▶ [PROMPT] Report every line of the listing below in which the string "round" appears.

▶ [SOURCE INFORMATION]
= Beginning of Section =

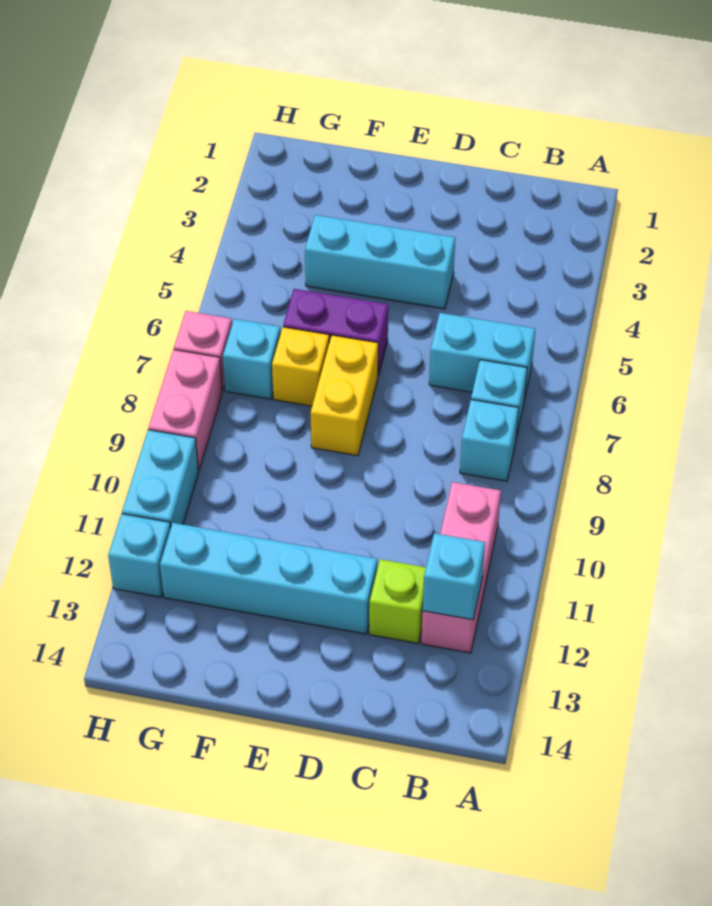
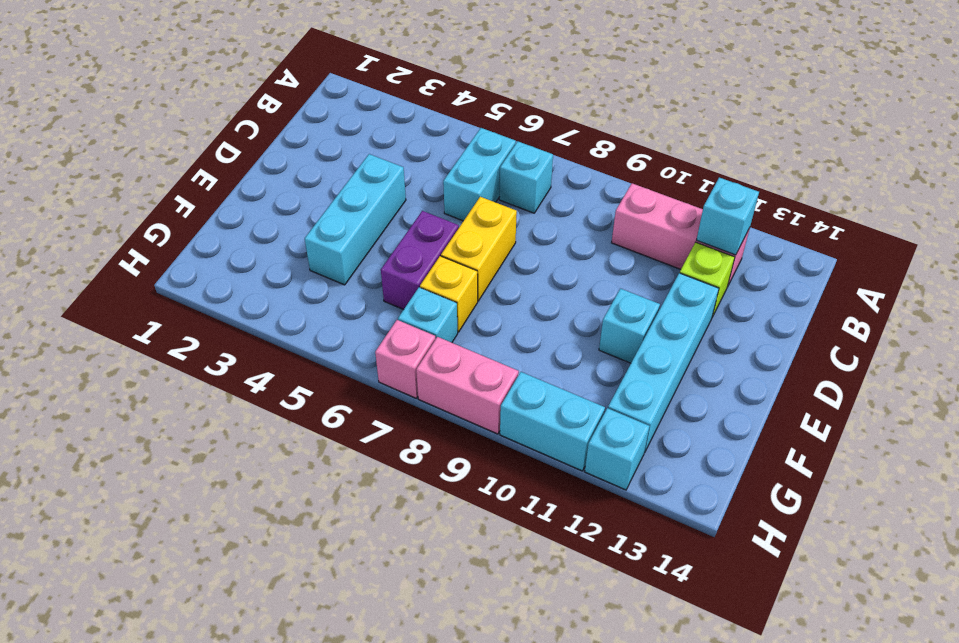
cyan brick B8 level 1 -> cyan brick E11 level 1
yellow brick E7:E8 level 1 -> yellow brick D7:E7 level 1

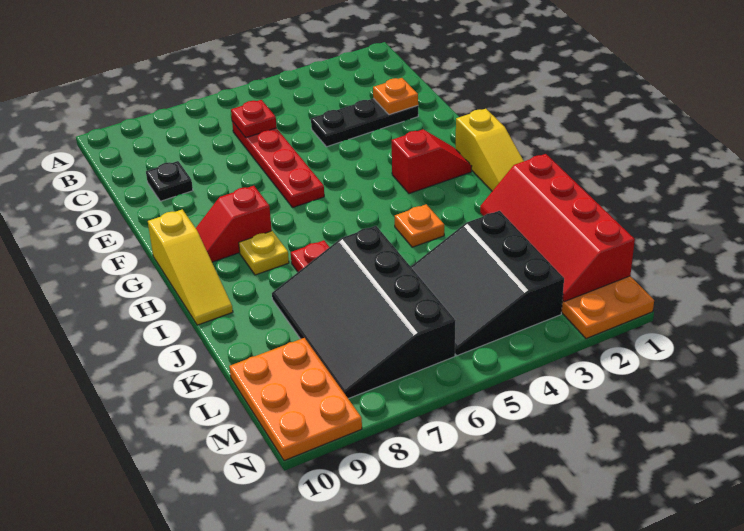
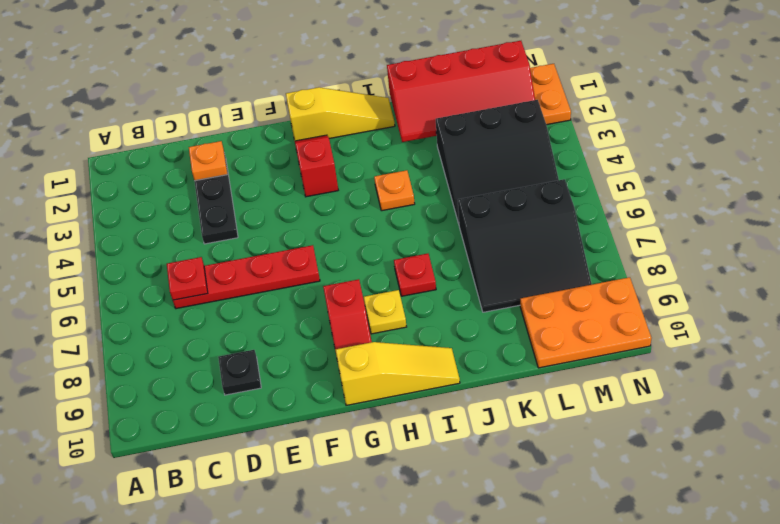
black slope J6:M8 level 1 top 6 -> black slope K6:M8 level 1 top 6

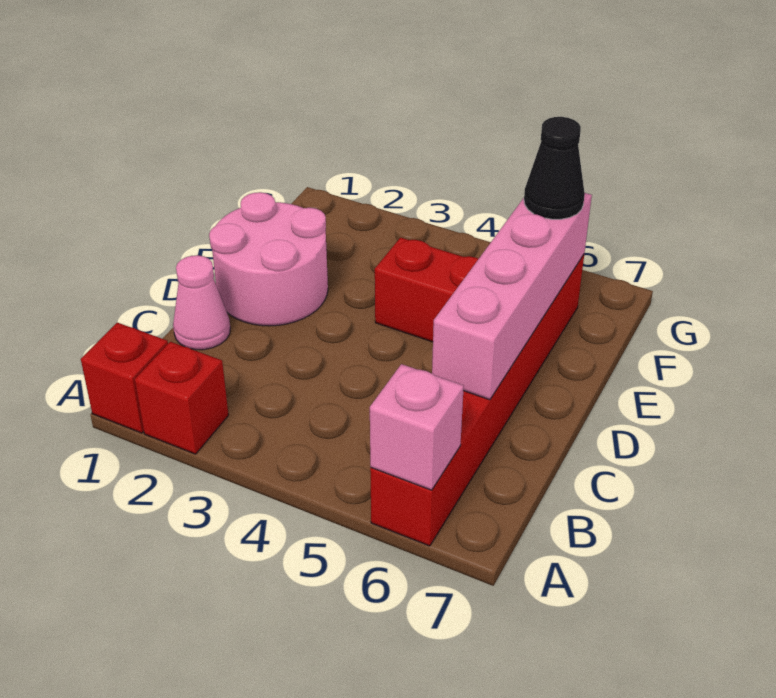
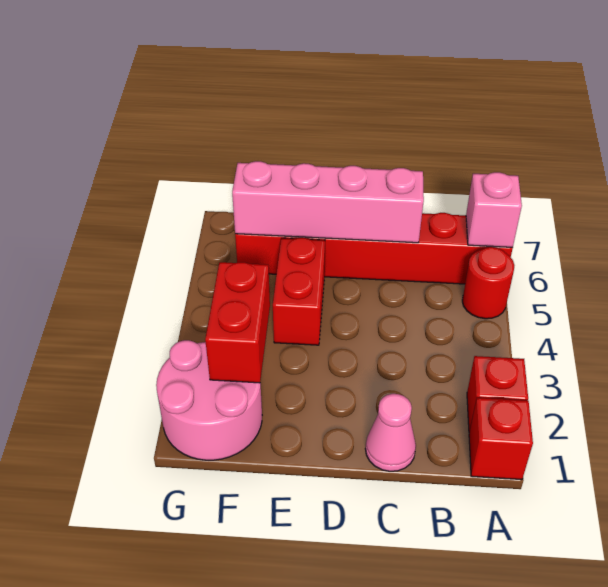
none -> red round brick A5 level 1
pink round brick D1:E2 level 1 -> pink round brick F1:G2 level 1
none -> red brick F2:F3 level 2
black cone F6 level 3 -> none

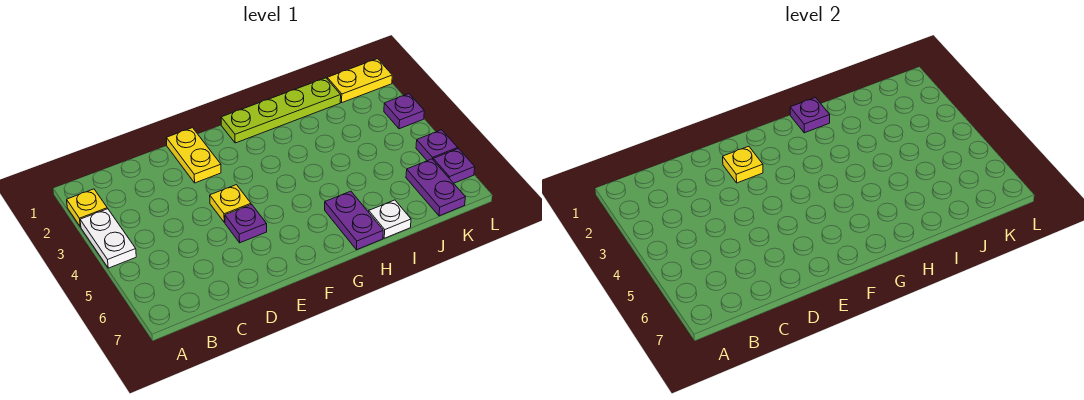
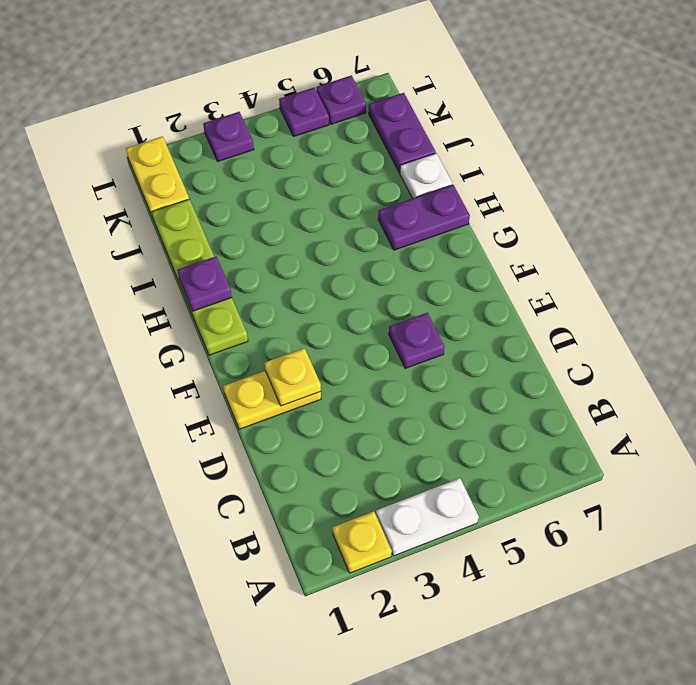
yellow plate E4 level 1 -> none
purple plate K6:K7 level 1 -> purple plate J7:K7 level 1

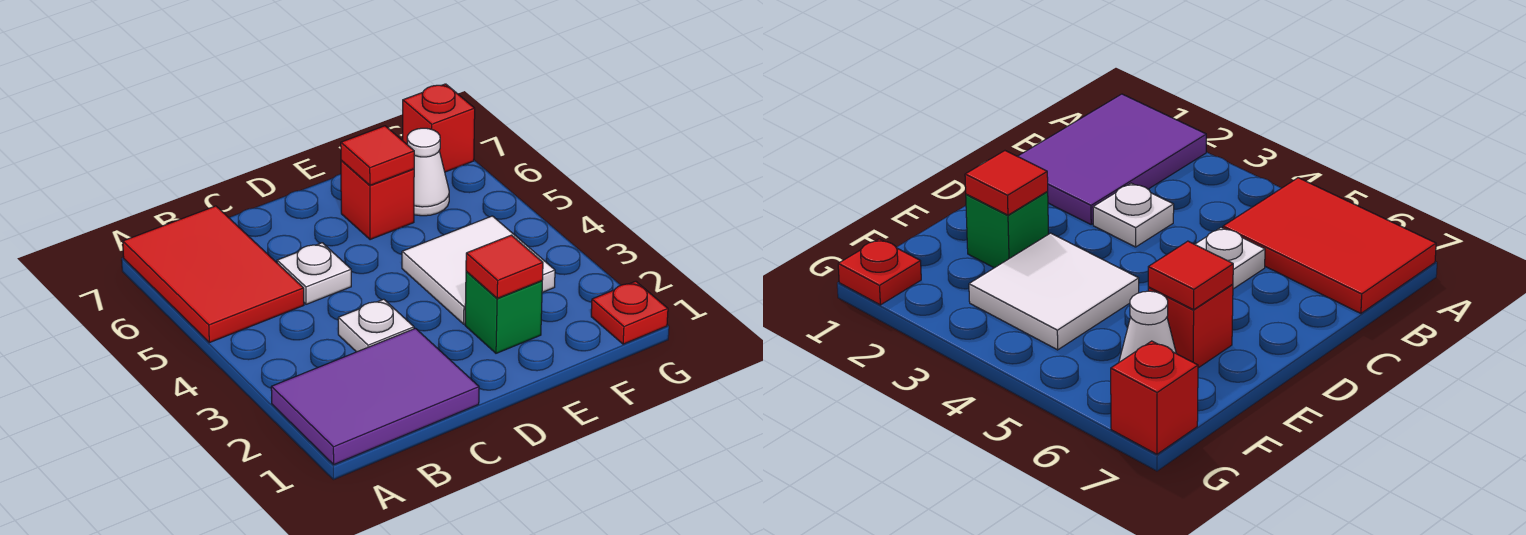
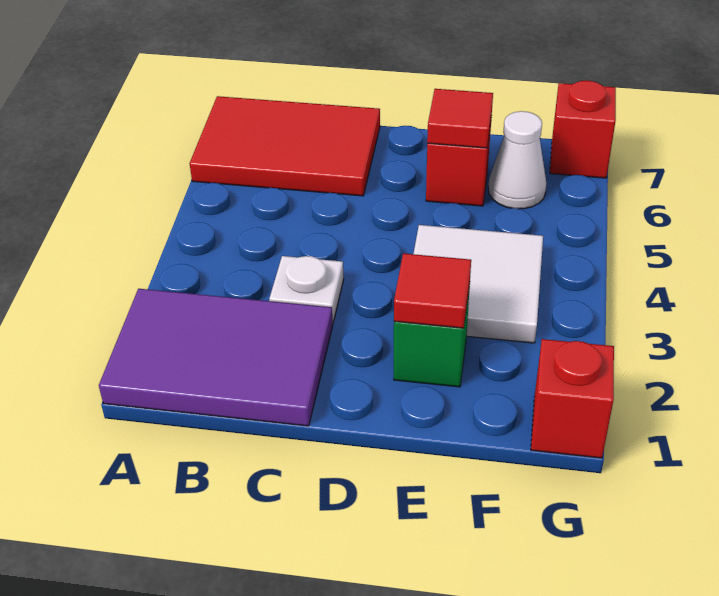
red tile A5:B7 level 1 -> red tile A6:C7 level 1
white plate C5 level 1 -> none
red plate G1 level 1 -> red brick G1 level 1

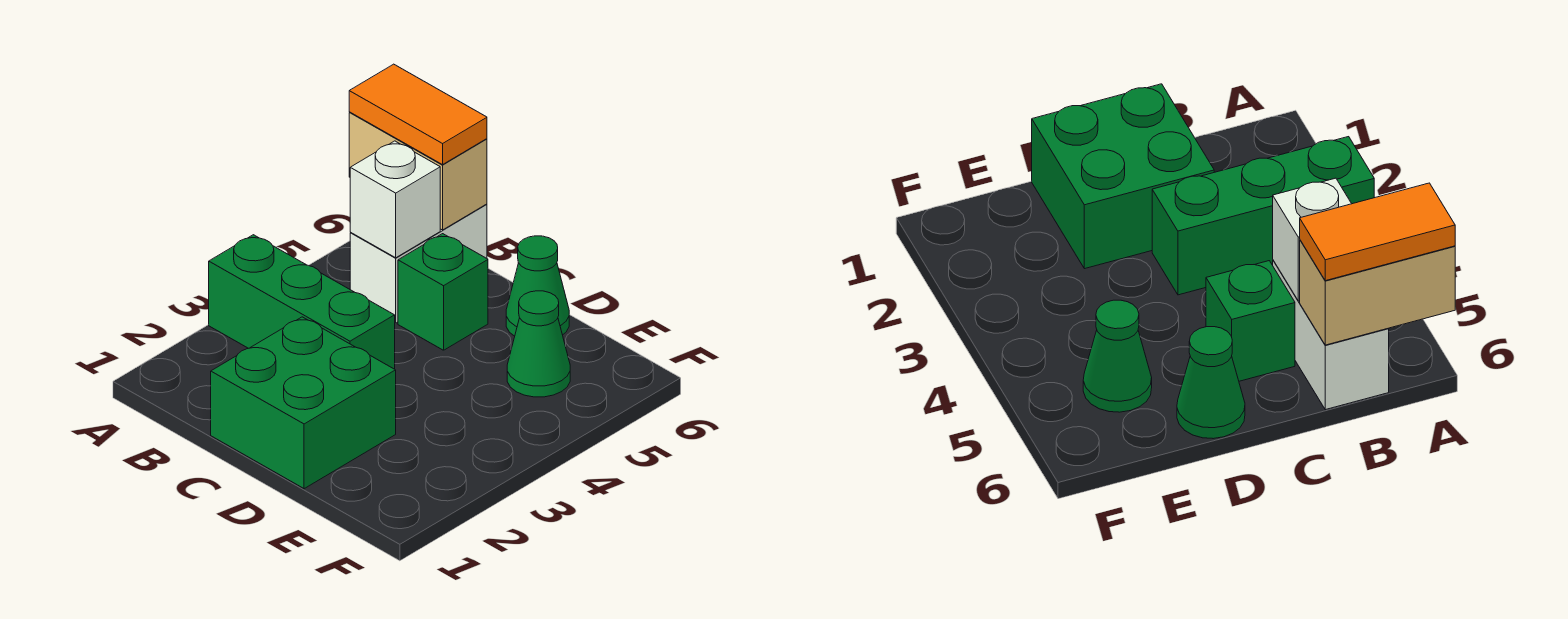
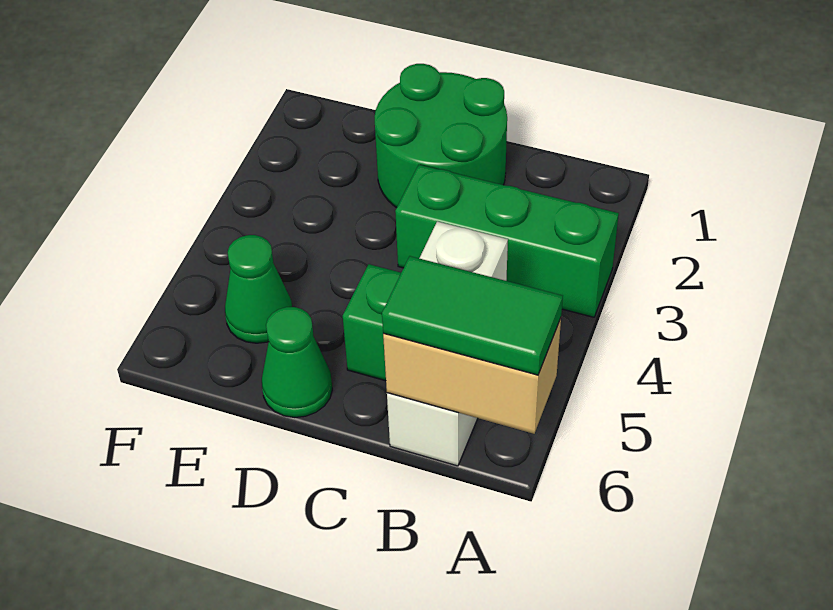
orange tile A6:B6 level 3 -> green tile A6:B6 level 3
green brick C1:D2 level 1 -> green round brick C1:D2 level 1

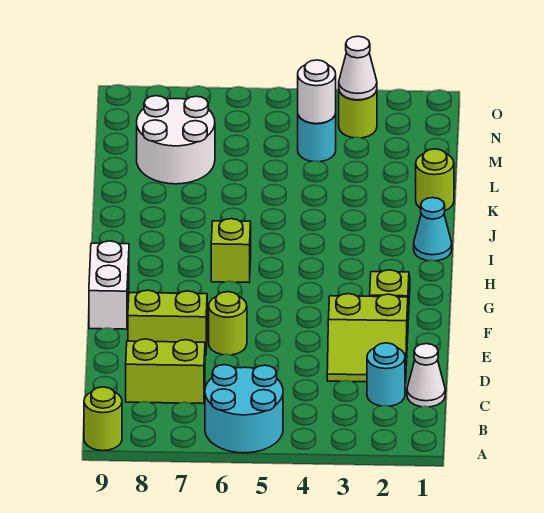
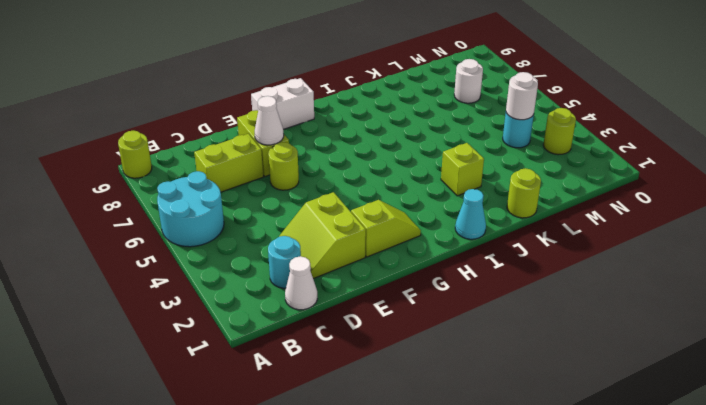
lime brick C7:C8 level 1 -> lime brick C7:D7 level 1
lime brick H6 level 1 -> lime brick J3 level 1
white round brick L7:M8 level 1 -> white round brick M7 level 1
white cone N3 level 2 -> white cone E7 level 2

= End of Section =

▶ [RESPONSE]
none -> red round brick A5 level 1
pink round brick D1:E2 level 1 -> pink round brick F1:G2 level 1
green brick C1:D2 level 1 -> green round brick C1:D2 level 1
white round brick L7:M8 level 1 -> white round brick M7 level 1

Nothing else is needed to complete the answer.